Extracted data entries
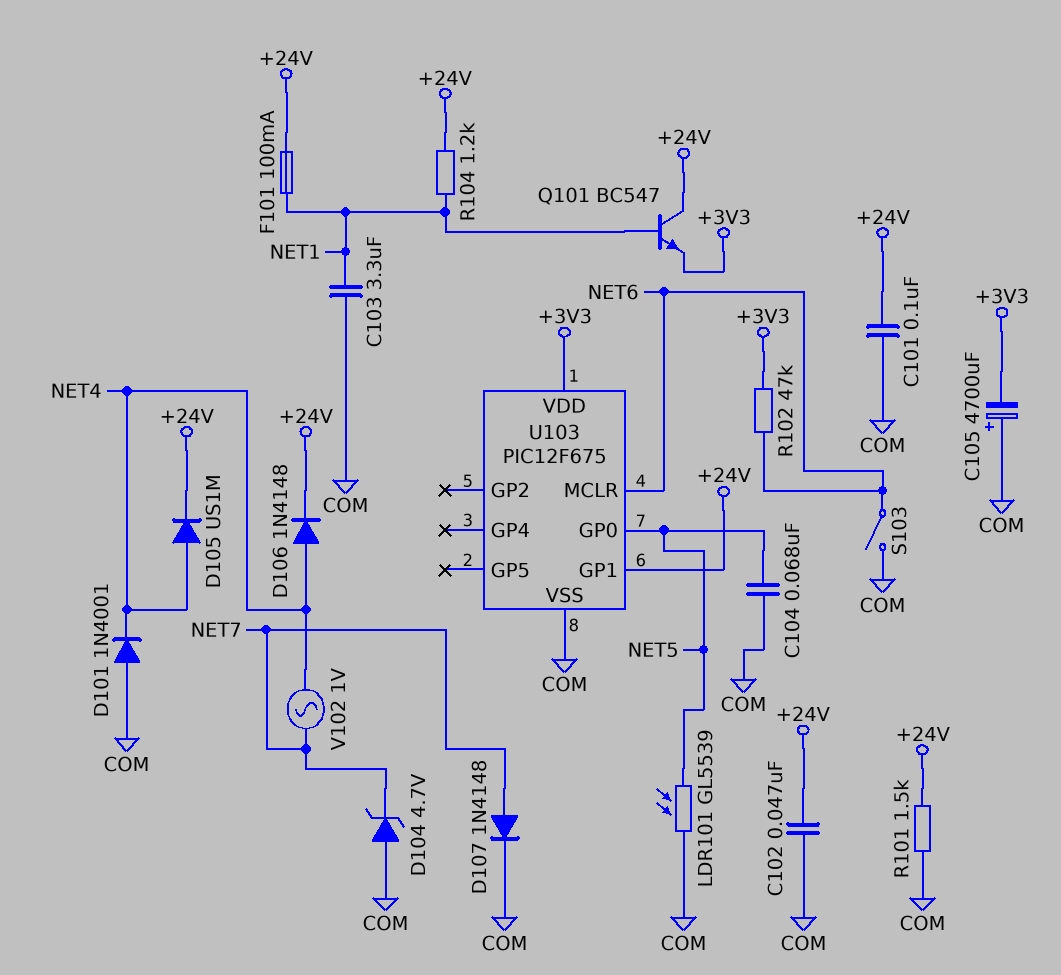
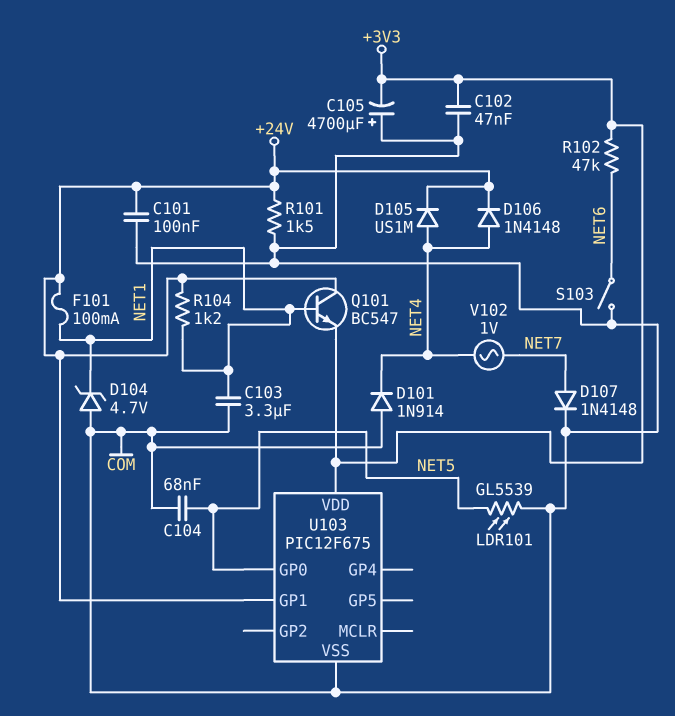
C102: 47nF (+24V, COM) -> 47nF (+3V3, COM)
D101: diode 1N4001 (A COM, K NET4) -> diode 1N914 (A COM, K NET4)
D104: zener 4.7V (A COM, K NET7) -> zener 4.7V (A COM, K NET1)
U103 pin MCLR: NET6 -> none

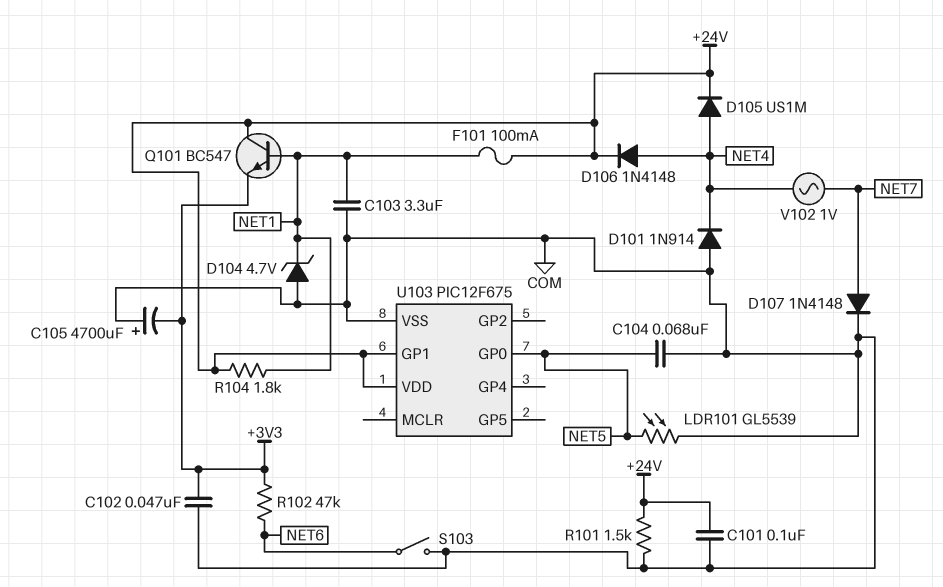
R104: 1.2k (+24V, NET1) -> 1.8k (+24V, NET1)
U103 pin VDD: +3V3 -> +24V

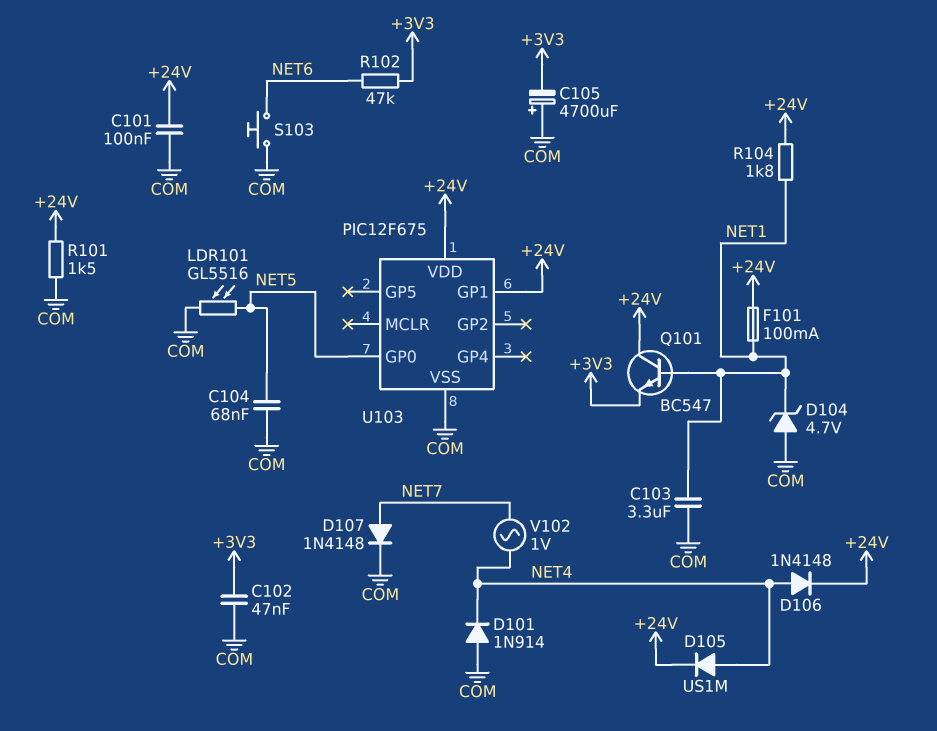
LDR101: GL5539 (COM, NET5) -> GL5516 (COM, NET5)
S103: switch (COM, NET6) -> button (COM, NET6)

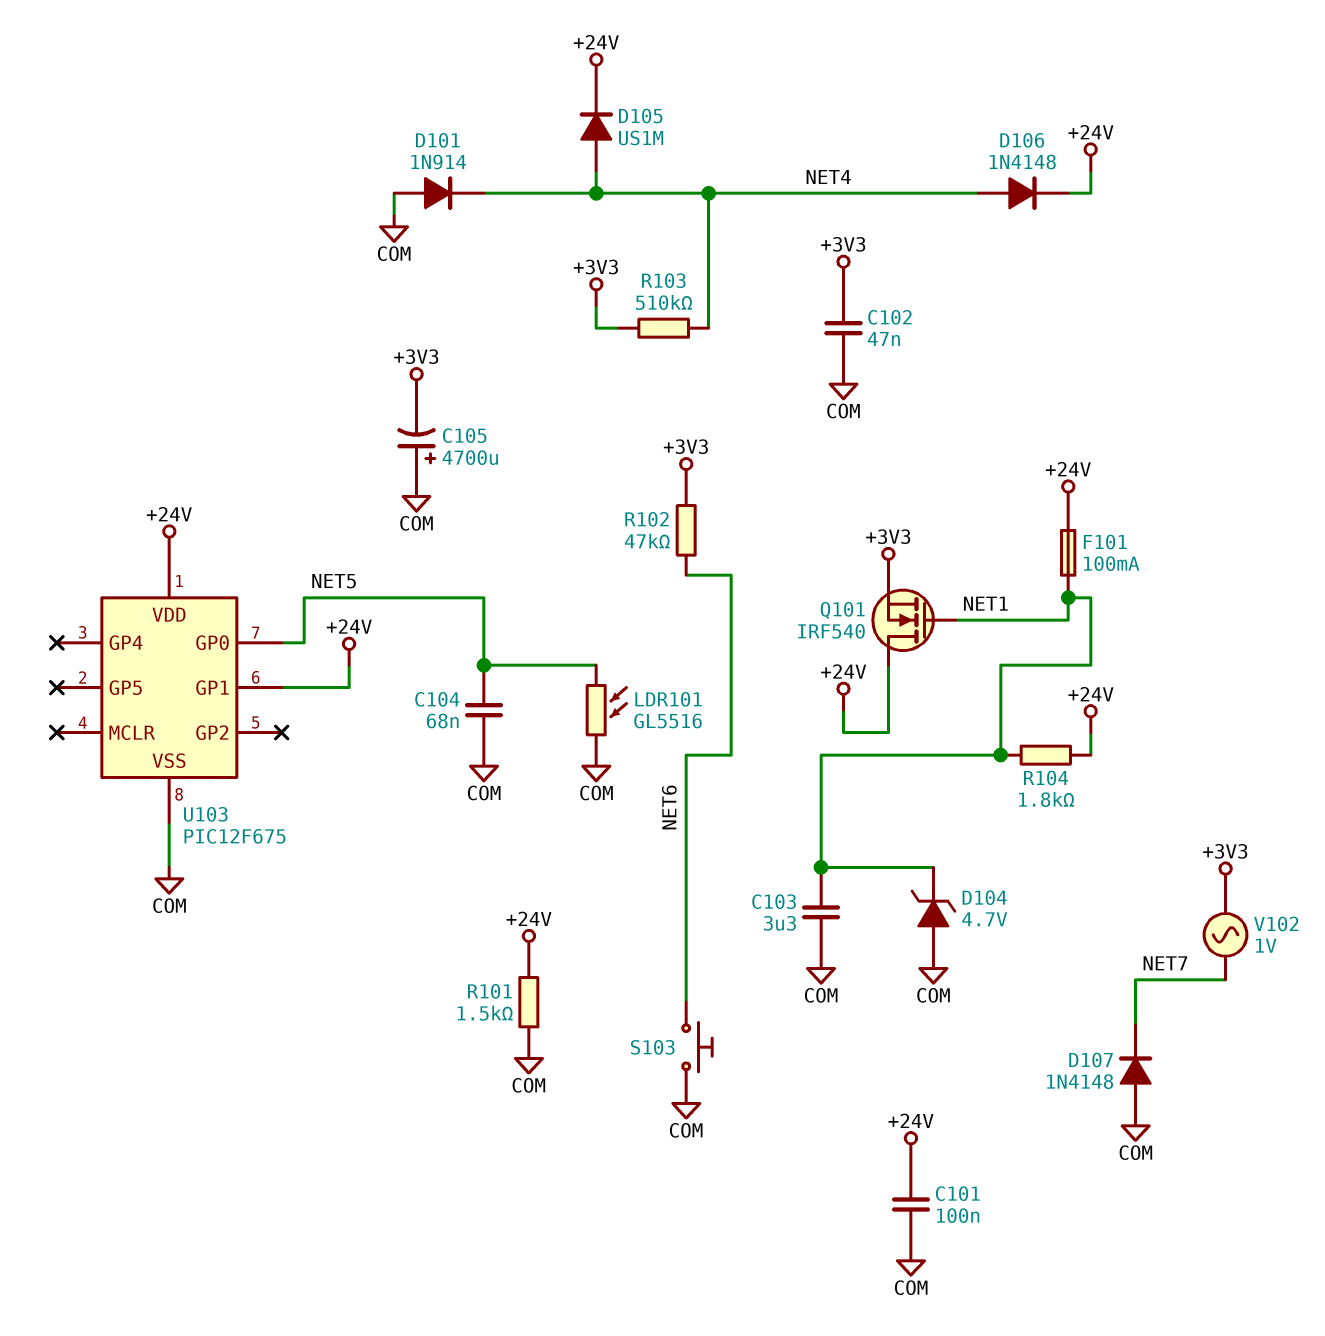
D107: diode 1N4148 (A NET7, K COM) -> diode 1N4148 (A COM, K NET7)
Q101: NPN BC547 (B NET1, C +24V, E +3V3) -> NMOS IRF540 (G NET1, D +24V, S +3V3)
R103: none -> 510k (+3V3, NET4)
V102: AC 1V (NET4, NET7) -> AC 1V (+3V3, NET7)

EXERCISE GOAL: The answer should be a single number: how many lines in the entries contain "diode".

PROBLEM SOLUTION: 2